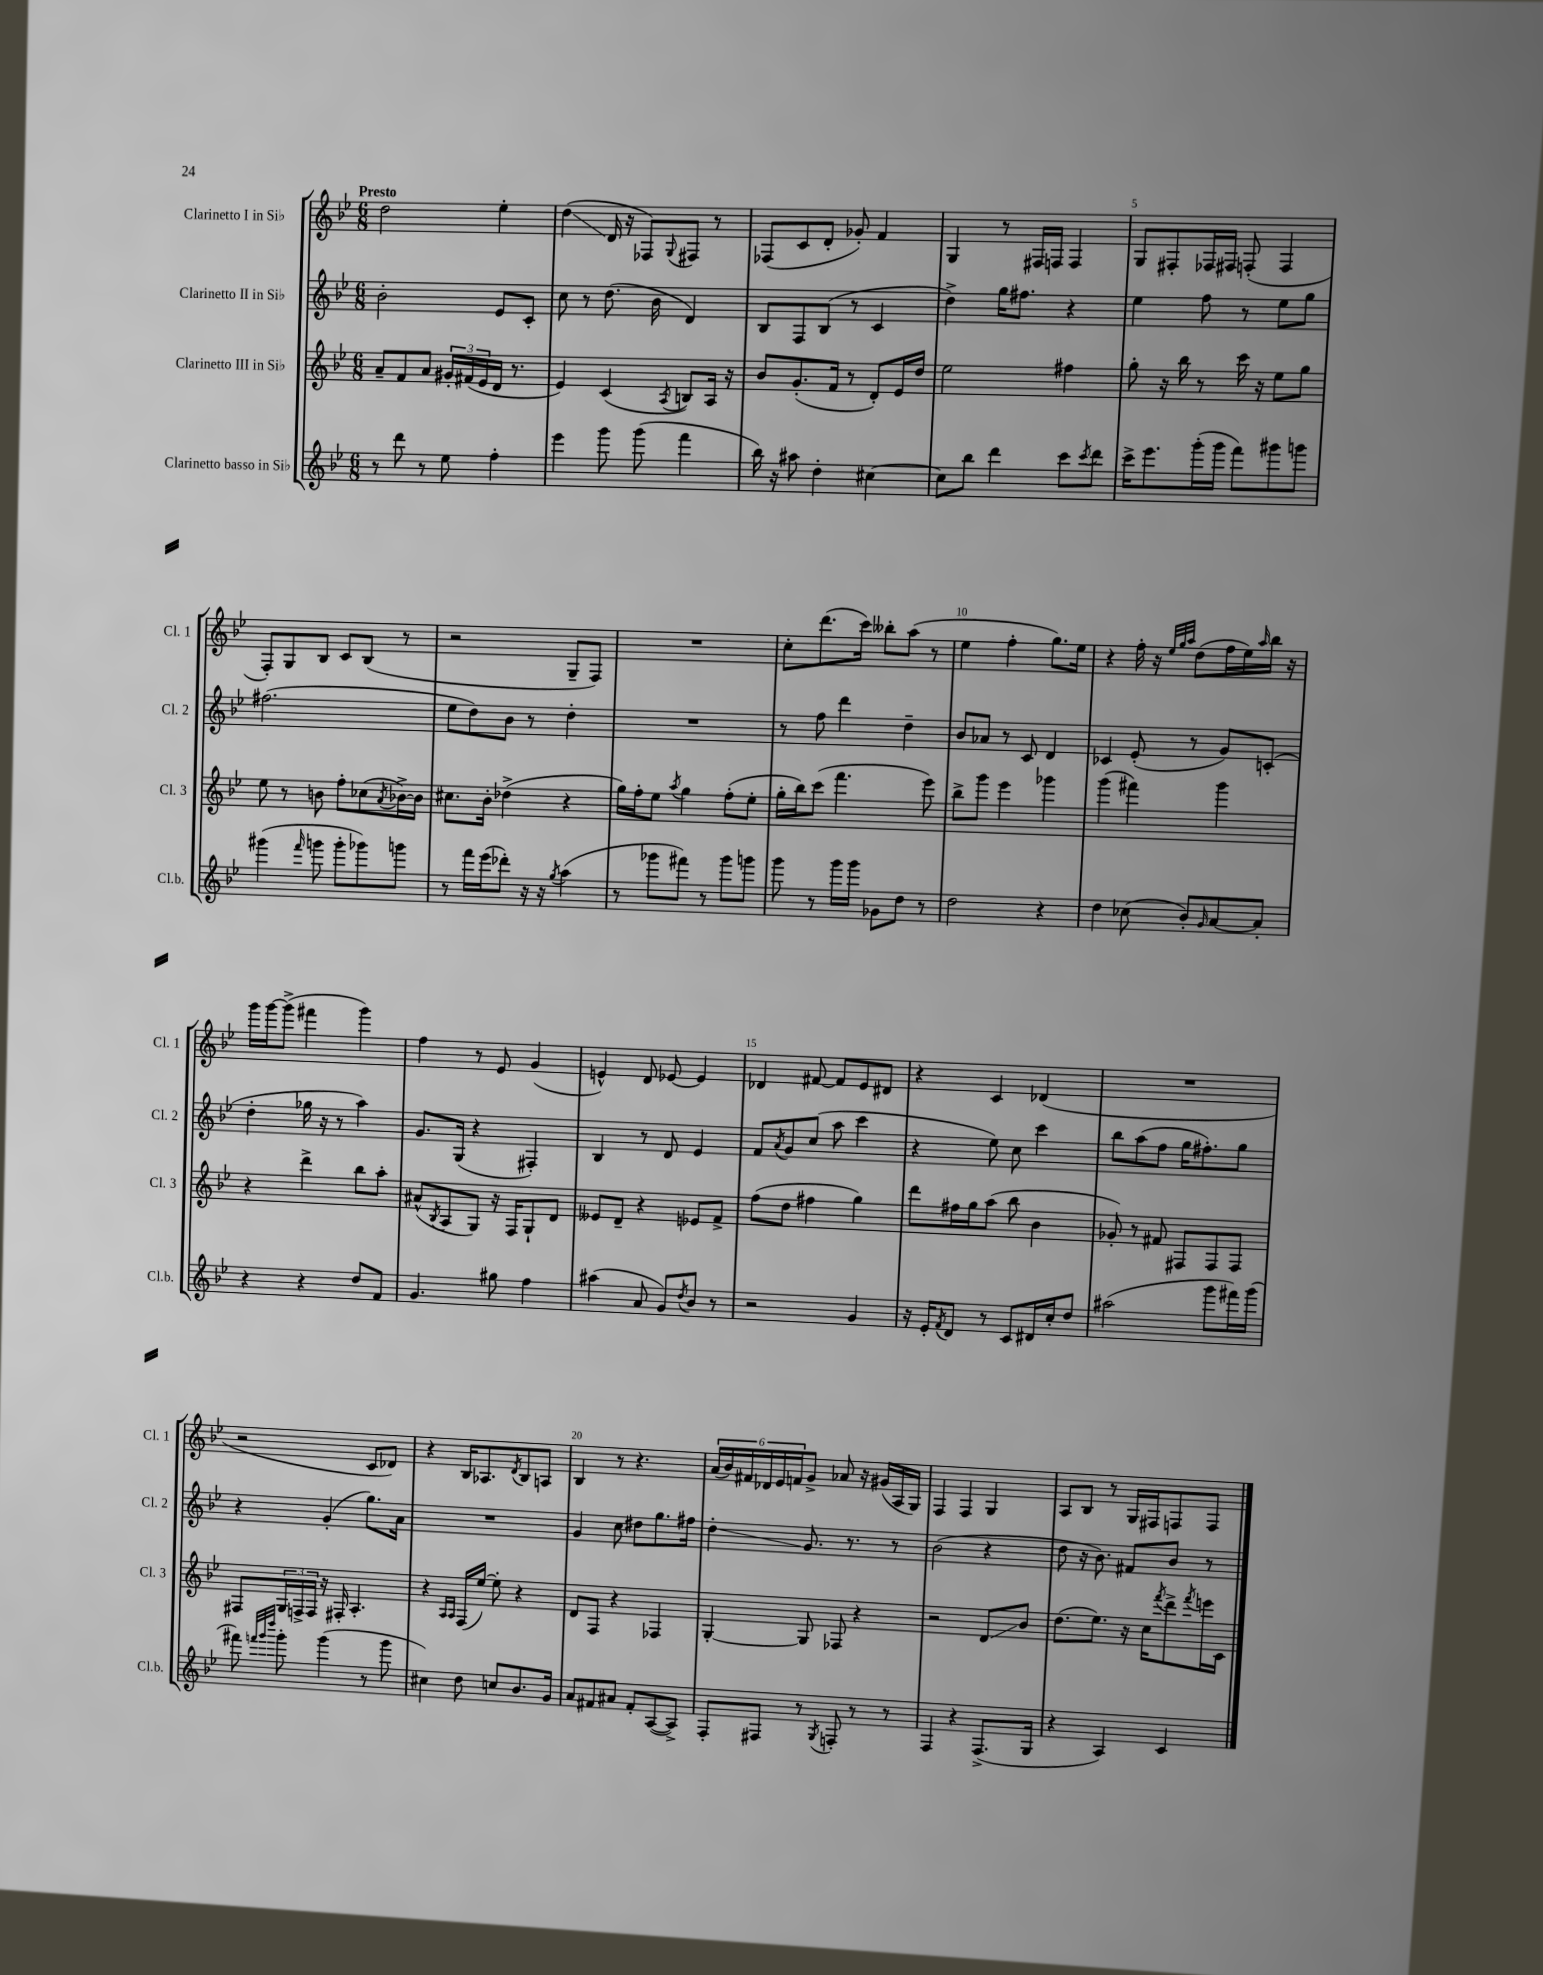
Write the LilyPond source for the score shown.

<<
\new StaffGroup <<
\new Staff = "s0" \with { instrumentName = "Clarinetto I in Sib" shortInstrumentName = "Cl. 1" } {
    \clef treble \key bes \major \numericTimeSignature \time 6/8 \tempo "Presto"
    d''2 ees''4-. |
    d''4\glissando( d'16 r16 fes8) \appoggiatura { g8 } fis8 r8 |
    fes8( c'8 d'8-. ges'8-.) f'4 |
    g4 r8 fis16 f16 f4 |
    g8 fis8-. fes16 fis16 f8-.( f4 |
    f8-.) g8 bes8 c'8 bes8( r8 |
    r2 g8-- f8) |
    R2. |
    c''8-. d'''8.( c'''16) beses''8-. a''8( r8 |
    ees''4 f''4-. g''8.) ees''16 |
    r4 f''16-. r16 \grace { ees''32 g''32 a''32 } d''8( f''16 ees''16) \grace { a''16 } bes''16 r16 |
    g'''16 g'''16~ g'''8->( fis'''4 g'''4) |
    f''4 r8 ees'8 g'4( |
    e'4-^) d'8 ees'8~ ees'4 |
    des'4 fis'8~ fis'8 ees'8 dis'8 |
    r4 c'4 des'4( |
    R2. |
    r2 c'8 des'8) |
    r4 bes16 aes8. \acciaccatura { d'8 } bes8 a8 |
    bes4 r8 r4. |
    \tuplet 6/4 { a'16( bes'16) fis'16 des'16 ees'16 f'16 } g'8-> aes'8 r16 gis'16( a16 g16) |
    f4 f4 g4 |
    a8 bes8 r8 g16 fis16 f8 f8 \bar "|." |
}
\new Staff = "s1" \with { instrumentName = "Clarinetto II in Sib" shortInstrumentName = "Cl. 2" } {
    \clef treble \key bes \major \numericTimeSignature \time 6/8
    bes'2-. ees'8 c'8-. |
    c''8 r8 d''8.( bes'16 d'4) |
    bes8 f8 bes8( r8 c'4 |
    d''4->) g''16 fis''8. r4 |
    ees''4 f''8 r8 ees''8 g''8 |
    fis''2.( |
    ees''8 d''8) bes'8 r8 d''4-. |
    R2. |
    r8 f''8 d'''4 d''4-- |
    bes'8 aes'8 r8 c'8 d'4 |
    ces'4 ees'8-.( r8 g'8) c'8-.( |
    d''4-. ges''16 r16 r8 a''4) |
    g'8. g16( r4 fis4-.) |
    bes4 r8 d'8 ees'4 |
    f'8 \acciaccatura { a'8 } g'8 c''8( a''8 c'''4 |
    r4 ees''8) c''8 c'''4 |
    bes''8 a''8( f''8 g''16 fis''8.-.) g''8 |
    r4 g'4-.( g''8.) a'16 |
    R2. |
    g'4 c''8 dis''8 g''8. fis''16 |
    d''4-.\glissando g'8. r8. r8 |
    bes'2( r4 |
    d''8 r16 bes'8.) fis'8 bes'8 r8 \bar "|." |
}
\new Staff = "s2" \with { instrumentName = "Clarinetto III in Sib" shortInstrumentName = "Cl. 3" } {
    \clef treble \key bes \major \numericTimeSignature \time 6/8
    a'8-- f'8 a'8 \tuplet 3/2 { gis'16-. fis'16( ees'16 } d'16 r8. |
    ees'4) c'4( \acciaccatura { a8 } b8) a16 r16 |
    bes'8 g'8.-.( f'16 r8 d'8-.) ees'16 d''16 |
    ees''2 fis''4 |
    g''8-. r16 bes''16 r8 c'''16 r16 ees''8 g''8 |
    ees''8 r8 b'8 f''8-. ces''8( \acciaccatura { a'8 } bes'16~->) bes'16 |
    cis''8. bes'16-. des''4->( r4 |
    g''16) f''16-. ees''8 \acciaccatura { a''8 } g''4 f''8-.( ees''8-. |
    g''16-. bes''16) c'''8( f'''4. ees'''8) |
    bes''8-> g'''8 ees'''4 ges'''4 |
    g'''4( fis'''4) g'''4 |
    r4 d'''4-> bes''8 a''8-. |
    ais'8-^( \acciaccatura { bes8 } a8 g8) r16 f16 g8-! d'8 |
    eeses'8 d'8-- r4 ees'8 f'8-> |
    f''8( d''8 fis''4 g''4) |
    d'''8 fis''16 g''16 a''8( bes''8 bes'4 |
    ges'8-.) r8 fis'8 fis8 fis8 fis8 |
    fis8 \tuplet 3/2 { g16 f16-> f16 } r16 fis16-. a4.-. |
    r4 \grace { a16 a16 } f16( ees''16~) ees''8-. r4 |
    d'8 f8 r4 fes4 |
    g4~-. g8 fes8 r4 |
    r2 d'8\glissando bes'8 |
    d''8.( ees''8.) r16 c''16 \acciaccatura { f'''8 } d'''8-> \acciaccatura { f'''8 } e'''16 c'16 \bar "|." |
}
\new Staff = "s3" \with { instrumentName = "Clarinetto basso in Sib" shortInstrumentName = "Cl.b." } {
    \clef treble \key bes \major \numericTimeSignature \time 6/8
    r8 d'''8 r8 ees''8 f''4-. |
    ees'''4 g'''8 g'''8( f'''4 |
    bes''16) r16 ais''8 d''4-. cis''4~ |
    cis''8 bes''8 d'''4 c'''8 \acciaccatura { c'''8 } d'''8 |
    c'''16-> ees'''8. g'''16-.( g'''16 f'''8) gis'''8 g'''8 |
    gis'''4( \grace { f'''16 } g'''8 g'''8-. ges'''8) g'''8 |
    r8 f'''16 ees'''16( des'''8-.) r16 r16 \acciaccatura { g''8 } a''4( |
    r8 ges'''8 fis'''8) r8 ges'''8 g'''8 |
    g'''8 r8 g'''16 g'''16 ges'8 d''8 r8 |
    d''2 r4 |
    d''4 ces''8( bes'8-.) \grace { g'16 } a'8~ a'8-. |
    r4 r4 d''8 f'8 |
    g'4. gis''8 f''4 |
    ais''4( a'8 g'8) \acciaccatura { d''8 } bes'8 r8 |
    r2 g'4 |
    r16 ees'16-. \acciaccatura { f'8 } d'8 r8 c'8 dis'16 c''16-. d''8 |
    ais''2( g'''8 fis'''16) g'''16( |
    fis'''8) \grace { f'''32 g'''32 d''''32 } g'''8-. g'''4( r8 g'''8 |
    cis''4) d''8 c''8 bes'8. g'16 |
    a'8 fis'8 ais'8 fis'8-. a8~( a8->) |
    f8-. fis8 r8 \acciaccatura { g8 } f8-. r8 r8 |
    f4 r4 f8.->( g16 |
    r4 a4) c'4 \bar "|." |
}
>>
>>
\layout { \context { \Score \override BarNumber.break-visibility = ##(#f #t #t) barNumberVisibility = #(every-nth-bar-number-visible 5) } }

● Exercise requirements:
Tally the lines above that contain the string "grace" and reply with the count alone.

● Task output:
5